Write the records out again, keeping each line exactly as it is.

:: Object tracking records ::
»»
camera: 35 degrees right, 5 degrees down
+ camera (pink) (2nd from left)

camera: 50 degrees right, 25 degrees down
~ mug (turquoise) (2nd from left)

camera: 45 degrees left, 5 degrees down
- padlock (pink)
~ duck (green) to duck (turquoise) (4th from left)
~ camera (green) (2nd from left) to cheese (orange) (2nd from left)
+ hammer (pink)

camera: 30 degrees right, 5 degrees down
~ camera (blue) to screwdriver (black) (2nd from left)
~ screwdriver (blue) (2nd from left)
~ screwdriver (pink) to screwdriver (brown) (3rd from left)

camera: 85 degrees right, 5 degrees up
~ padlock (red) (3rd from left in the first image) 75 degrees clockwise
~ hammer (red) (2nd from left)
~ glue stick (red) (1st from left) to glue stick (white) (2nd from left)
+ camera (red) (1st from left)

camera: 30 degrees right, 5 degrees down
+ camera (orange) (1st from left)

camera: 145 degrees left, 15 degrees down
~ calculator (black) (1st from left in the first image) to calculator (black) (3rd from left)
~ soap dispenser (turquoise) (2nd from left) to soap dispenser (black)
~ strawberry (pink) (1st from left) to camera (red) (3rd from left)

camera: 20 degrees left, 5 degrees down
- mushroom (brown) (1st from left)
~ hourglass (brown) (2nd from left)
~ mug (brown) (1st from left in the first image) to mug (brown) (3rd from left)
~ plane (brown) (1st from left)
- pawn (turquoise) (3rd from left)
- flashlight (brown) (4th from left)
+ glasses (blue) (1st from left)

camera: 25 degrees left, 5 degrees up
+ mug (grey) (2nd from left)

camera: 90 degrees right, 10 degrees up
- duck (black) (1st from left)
««
:: SOLUTION BELOW ::
camera: 35 degrees right, 5 degrees down
+ camera (pink) (2nd from left)

camera: 50 degrees right, 25 degrees down
~ mug (turquoise) (2nd from left)

camera: 45 degrees left, 5 degrees down
- padlock (pink)
~ duck (green) to duck (turquoise) (4th from left)
~ camera (green) (2nd from left) to cheese (orange) (2nd from left)
+ hammer (pink)

camera: 30 degrees right, 5 degrees down
~ camera (blue) to screwdriver (black) (2nd from left)
~ screwdriver (blue) (2nd from left)
~ screwdriver (pink) to screwdriver (brown) (3rd from left)

camera: 85 degrees right, 5 degrees up
~ padlock (red) (3rd from left in the first image) 75 degrees clockwise
~ hammer (red) (2nd from left)
~ glue stick (red) (1st from left) to glue stick (white) (2nd from left)
+ camera (red) (1st from left)

camera: 30 degrees right, 5 degrees down
+ camera (orange) (1st from left)

camera: 145 degrees left, 15 degrees down
~ calculator (black) (1st from left in the first image) to calculator (black) (3rd from left)
~ soap dispenser (turquoise) (2nd from left) to soap dispenser (black)
~ strawberry (pink) (1st from left) to camera (red) (3rd from left)

camera: 20 degrees left, 5 degrees down
- mushroom (brown) (1st from left)
~ hourglass (brown) (2nd from left)
~ mug (brown) (1st from left in the first image) to mug (brown) (3rd from left)
~ plane (brown) (1st from left)
- pawn (turquoise) (3rd from left)
- flashlight (brown) (4th from left)
+ glasses (blue) (1st from left)

camera: 25 degrees left, 5 degrees up
+ mug (grey) (2nd from left)

camera: 90 degrees right, 10 degrees up
- duck (black) (1st from left)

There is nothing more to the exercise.